• _Task to carry out_: Among the entries below, take the line with "blue_flashlight [353,261,50,68] =>" and the line with "nothing => green_apple [400,308,57,55]", and output them and every line between them exactly, with nothing else.

• _Records for this task_:
++++++++++++++++++++

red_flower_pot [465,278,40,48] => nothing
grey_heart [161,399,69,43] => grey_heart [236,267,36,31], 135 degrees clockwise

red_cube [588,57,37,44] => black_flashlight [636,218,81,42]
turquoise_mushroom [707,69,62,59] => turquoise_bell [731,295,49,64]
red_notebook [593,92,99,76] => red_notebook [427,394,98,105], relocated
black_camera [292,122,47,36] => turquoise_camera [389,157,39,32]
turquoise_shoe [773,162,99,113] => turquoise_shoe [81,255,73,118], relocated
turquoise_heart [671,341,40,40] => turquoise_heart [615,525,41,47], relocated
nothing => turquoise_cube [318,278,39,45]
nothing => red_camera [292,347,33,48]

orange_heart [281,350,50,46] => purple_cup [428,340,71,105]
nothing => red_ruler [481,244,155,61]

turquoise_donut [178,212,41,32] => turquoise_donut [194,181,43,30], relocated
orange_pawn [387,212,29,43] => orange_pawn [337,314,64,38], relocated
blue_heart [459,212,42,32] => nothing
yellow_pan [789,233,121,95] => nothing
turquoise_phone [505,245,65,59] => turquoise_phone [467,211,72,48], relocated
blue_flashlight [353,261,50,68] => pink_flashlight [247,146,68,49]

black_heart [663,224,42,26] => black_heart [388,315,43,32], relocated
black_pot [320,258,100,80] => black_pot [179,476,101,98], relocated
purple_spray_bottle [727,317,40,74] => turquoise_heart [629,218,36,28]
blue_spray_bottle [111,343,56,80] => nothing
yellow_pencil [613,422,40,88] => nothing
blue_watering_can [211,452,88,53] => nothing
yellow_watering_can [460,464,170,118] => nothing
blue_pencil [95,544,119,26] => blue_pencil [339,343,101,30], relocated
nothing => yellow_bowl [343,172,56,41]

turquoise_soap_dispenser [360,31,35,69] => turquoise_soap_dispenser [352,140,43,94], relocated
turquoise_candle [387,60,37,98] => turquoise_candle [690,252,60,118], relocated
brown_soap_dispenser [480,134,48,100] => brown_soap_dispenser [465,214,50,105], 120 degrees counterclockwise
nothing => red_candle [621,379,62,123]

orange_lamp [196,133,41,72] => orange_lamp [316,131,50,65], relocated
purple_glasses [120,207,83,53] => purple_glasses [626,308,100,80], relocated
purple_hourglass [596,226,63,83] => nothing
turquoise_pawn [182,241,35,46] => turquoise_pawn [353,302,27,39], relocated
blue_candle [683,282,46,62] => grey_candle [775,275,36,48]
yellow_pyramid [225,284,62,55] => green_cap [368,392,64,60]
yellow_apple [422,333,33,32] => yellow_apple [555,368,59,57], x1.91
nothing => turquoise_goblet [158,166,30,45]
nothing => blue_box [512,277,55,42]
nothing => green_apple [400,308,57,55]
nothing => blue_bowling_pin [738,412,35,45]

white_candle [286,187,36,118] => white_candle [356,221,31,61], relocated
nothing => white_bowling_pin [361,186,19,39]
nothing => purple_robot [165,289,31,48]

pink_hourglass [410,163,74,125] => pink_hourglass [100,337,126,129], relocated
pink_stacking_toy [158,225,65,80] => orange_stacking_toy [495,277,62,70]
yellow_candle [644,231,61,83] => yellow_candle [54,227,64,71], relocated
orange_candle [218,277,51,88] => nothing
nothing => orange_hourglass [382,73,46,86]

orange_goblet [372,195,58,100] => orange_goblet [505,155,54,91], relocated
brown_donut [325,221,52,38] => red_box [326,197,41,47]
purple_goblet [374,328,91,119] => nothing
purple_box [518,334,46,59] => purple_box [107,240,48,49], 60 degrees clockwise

++++++++++++++++++++

• _Expected answer_:
blue_flashlight [353,261,50,68] => pink_flashlight [247,146,68,49]

black_heart [663,224,42,26] => black_heart [388,315,43,32], relocated
black_pot [320,258,100,80] => black_pot [179,476,101,98], relocated
purple_spray_bottle [727,317,40,74] => turquoise_heart [629,218,36,28]
blue_spray_bottle [111,343,56,80] => nothing
yellow_pencil [613,422,40,88] => nothing
blue_watering_can [211,452,88,53] => nothing
yellow_watering_can [460,464,170,118] => nothing
blue_pencil [95,544,119,26] => blue_pencil [339,343,101,30], relocated
nothing => yellow_bowl [343,172,56,41]

turquoise_soap_dispenser [360,31,35,69] => turquoise_soap_dispenser [352,140,43,94], relocated
turquoise_candle [387,60,37,98] => turquoise_candle [690,252,60,118], relocated
brown_soap_dispenser [480,134,48,100] => brown_soap_dispenser [465,214,50,105], 120 degrees counterclockwise
nothing => red_candle [621,379,62,123]

orange_lamp [196,133,41,72] => orange_lamp [316,131,50,65], relocated
purple_glasses [120,207,83,53] => purple_glasses [626,308,100,80], relocated
purple_hourglass [596,226,63,83] => nothing
turquoise_pawn [182,241,35,46] => turquoise_pawn [353,302,27,39], relocated
blue_candle [683,282,46,62] => grey_candle [775,275,36,48]
yellow_pyramid [225,284,62,55] => green_cap [368,392,64,60]
yellow_apple [422,333,33,32] => yellow_apple [555,368,59,57], x1.91
nothing => turquoise_goblet [158,166,30,45]
nothing => blue_box [512,277,55,42]
nothing => green_apple [400,308,57,55]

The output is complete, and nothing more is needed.